◆ Data excerpts:
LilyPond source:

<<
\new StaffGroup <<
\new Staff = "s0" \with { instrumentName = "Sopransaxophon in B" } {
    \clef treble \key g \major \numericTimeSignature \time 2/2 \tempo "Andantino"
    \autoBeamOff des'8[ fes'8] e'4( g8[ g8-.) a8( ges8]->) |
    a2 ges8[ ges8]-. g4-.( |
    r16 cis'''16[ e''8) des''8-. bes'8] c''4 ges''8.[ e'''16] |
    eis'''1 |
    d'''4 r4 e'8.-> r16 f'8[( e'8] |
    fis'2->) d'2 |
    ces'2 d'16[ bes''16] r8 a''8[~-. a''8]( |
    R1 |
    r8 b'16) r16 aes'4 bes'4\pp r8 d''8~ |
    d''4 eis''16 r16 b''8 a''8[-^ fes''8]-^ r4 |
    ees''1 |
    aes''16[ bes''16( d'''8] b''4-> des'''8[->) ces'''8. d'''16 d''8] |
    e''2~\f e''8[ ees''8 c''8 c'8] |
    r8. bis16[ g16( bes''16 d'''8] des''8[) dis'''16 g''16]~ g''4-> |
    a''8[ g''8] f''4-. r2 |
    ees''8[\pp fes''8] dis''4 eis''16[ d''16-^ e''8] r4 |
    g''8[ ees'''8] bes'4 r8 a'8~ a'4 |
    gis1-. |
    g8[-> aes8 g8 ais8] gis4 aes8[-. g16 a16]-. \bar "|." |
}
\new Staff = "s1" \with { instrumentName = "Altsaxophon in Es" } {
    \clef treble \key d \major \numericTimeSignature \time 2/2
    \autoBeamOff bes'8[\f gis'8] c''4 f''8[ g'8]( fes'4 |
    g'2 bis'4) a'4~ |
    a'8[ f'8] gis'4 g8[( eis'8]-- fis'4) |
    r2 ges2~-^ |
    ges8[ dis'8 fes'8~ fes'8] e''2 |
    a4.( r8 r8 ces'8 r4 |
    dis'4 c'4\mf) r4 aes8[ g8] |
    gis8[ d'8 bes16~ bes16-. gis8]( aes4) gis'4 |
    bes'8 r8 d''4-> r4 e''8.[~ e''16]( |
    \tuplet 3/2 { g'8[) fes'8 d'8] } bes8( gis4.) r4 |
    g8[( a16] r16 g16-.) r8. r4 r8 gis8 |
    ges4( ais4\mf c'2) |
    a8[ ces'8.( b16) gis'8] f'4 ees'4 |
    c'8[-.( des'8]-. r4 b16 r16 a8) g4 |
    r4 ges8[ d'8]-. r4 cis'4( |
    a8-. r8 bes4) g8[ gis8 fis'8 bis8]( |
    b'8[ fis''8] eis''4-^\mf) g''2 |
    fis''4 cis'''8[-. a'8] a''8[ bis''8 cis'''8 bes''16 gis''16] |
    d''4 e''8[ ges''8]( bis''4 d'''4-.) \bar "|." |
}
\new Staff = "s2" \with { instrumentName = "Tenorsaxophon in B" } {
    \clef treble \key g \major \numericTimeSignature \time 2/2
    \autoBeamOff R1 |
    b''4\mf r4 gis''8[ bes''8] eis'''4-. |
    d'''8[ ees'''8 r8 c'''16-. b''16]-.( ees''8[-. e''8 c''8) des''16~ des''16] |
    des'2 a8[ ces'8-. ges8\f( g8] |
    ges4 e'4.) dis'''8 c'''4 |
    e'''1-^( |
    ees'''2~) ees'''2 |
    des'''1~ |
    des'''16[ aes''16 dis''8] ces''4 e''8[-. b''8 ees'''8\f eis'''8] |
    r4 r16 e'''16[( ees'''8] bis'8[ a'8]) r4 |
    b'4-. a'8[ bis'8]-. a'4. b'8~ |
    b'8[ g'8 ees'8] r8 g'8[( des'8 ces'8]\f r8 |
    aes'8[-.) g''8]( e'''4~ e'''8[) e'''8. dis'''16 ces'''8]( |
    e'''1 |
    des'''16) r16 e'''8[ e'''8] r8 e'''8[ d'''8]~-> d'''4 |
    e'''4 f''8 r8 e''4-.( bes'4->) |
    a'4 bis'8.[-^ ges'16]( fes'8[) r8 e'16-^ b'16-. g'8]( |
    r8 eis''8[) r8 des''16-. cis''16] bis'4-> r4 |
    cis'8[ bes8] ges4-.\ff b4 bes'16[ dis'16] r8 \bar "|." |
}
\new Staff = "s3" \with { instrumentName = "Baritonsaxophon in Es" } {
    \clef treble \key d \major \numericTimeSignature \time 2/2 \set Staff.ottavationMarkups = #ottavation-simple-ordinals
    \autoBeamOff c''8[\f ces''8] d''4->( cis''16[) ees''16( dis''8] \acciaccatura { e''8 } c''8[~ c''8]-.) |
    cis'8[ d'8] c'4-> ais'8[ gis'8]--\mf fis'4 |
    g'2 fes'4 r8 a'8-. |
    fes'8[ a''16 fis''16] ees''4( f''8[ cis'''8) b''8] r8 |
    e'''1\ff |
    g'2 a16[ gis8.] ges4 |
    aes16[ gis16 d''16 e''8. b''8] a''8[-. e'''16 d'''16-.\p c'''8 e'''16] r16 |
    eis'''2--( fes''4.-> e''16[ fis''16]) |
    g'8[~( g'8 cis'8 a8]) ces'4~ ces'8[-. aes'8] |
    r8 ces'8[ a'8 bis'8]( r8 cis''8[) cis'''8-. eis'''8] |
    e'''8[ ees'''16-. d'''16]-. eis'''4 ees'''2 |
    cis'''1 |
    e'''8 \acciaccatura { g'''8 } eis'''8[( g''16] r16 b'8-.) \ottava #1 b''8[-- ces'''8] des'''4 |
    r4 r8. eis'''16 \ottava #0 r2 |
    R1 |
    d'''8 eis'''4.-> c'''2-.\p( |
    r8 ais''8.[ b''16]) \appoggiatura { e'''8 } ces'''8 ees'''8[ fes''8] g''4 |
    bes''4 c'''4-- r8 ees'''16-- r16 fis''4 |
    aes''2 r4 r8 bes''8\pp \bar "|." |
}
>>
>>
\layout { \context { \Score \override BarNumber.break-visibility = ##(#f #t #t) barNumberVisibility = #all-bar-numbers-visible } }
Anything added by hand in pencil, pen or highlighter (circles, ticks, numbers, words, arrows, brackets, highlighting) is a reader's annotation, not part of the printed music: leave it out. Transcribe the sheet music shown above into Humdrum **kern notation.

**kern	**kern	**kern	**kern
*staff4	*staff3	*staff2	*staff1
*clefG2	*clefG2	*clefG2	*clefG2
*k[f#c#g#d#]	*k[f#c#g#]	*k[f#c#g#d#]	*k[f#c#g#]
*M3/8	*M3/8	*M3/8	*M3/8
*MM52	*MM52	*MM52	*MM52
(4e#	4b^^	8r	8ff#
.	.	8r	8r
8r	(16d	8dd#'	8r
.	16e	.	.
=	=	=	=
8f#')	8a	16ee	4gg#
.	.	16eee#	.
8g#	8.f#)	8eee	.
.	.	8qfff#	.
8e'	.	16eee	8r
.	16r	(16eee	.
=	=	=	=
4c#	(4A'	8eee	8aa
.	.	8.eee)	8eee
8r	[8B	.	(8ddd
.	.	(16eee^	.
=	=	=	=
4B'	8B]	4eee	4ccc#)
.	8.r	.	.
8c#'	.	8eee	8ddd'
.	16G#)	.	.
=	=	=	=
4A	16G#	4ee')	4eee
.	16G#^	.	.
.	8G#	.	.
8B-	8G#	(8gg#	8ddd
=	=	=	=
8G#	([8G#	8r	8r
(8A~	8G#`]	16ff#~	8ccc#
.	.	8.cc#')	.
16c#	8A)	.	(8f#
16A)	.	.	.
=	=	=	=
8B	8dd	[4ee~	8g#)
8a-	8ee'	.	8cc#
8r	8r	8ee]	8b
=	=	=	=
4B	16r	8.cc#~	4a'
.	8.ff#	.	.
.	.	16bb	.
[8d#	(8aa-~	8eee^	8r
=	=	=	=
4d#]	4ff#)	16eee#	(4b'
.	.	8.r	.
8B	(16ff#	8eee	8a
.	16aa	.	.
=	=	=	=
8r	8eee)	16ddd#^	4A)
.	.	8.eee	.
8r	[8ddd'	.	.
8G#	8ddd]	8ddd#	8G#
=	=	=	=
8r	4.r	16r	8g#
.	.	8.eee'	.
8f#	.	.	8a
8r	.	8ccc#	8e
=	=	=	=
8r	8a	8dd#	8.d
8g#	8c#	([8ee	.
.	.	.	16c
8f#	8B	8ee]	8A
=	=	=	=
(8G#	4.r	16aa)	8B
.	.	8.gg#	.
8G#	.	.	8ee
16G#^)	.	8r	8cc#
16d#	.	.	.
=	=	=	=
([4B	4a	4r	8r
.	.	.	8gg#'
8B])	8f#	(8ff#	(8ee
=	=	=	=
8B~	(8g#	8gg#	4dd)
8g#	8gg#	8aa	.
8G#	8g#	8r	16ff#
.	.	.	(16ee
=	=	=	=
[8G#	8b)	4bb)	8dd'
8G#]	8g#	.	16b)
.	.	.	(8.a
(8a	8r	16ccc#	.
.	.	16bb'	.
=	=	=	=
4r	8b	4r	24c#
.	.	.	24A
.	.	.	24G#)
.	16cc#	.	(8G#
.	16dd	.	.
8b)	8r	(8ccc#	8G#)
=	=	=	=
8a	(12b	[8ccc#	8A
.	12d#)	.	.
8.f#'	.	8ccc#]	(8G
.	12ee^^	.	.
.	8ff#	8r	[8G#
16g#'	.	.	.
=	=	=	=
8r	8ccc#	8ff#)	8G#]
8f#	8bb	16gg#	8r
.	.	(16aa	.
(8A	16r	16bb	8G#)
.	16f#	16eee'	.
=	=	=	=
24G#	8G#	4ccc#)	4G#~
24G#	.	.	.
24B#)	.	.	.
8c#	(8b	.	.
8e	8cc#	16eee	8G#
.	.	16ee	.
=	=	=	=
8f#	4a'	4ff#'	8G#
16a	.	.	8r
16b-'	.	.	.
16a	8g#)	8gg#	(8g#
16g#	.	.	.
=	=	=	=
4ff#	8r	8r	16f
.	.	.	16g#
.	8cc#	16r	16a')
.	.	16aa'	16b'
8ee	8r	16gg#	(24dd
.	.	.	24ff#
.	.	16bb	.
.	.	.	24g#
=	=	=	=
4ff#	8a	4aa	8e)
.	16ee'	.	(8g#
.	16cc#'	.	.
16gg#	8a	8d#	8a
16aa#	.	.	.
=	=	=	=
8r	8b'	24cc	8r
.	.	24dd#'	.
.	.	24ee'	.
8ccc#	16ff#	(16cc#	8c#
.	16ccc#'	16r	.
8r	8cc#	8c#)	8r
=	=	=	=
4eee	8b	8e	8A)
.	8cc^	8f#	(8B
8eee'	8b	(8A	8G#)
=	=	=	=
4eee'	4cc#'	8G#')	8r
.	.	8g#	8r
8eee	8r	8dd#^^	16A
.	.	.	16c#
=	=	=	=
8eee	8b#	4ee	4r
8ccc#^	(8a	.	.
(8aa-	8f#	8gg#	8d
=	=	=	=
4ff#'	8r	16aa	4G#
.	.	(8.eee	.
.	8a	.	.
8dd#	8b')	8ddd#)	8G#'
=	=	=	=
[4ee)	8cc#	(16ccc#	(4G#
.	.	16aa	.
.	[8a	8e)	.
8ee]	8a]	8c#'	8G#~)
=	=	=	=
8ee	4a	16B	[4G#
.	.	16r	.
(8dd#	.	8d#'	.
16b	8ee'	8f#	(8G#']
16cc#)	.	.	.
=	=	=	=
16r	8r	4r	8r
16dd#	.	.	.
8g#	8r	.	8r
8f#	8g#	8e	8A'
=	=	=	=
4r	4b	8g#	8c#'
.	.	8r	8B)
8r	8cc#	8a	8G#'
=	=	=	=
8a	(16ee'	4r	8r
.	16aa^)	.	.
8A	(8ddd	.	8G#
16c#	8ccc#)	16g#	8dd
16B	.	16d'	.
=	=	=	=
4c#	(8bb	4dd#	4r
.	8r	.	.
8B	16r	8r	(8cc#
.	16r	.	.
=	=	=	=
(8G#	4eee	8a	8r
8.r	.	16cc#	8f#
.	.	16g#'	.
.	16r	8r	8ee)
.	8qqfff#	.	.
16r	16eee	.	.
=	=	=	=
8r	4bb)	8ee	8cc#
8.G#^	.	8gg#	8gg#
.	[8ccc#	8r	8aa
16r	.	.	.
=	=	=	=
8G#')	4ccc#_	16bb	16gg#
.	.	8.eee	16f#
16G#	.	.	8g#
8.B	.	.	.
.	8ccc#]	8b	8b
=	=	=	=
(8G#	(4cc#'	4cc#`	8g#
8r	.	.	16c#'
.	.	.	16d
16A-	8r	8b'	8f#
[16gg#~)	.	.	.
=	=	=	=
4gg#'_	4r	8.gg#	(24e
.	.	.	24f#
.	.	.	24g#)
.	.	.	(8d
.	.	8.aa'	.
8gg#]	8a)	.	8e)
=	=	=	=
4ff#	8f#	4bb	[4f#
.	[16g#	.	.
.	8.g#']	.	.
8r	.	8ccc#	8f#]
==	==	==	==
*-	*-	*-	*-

◆ Written task:
Report every line of the records that contains the string "time", copying each line in full.

◆ Reply:
    \clef treble \key g \major \numericTimeSignature \time 2/2 \tempo "Andantino"
    \clef treble \key d \major \numericTimeSignature \time 2/2
    \clef treble \key g \major \numericTimeSignature \time 2/2
    \clef treble \key d \major \numericTimeSignature \time 2/2 \set Staff.ottavationMarkups = #ottavation-simple-ordinals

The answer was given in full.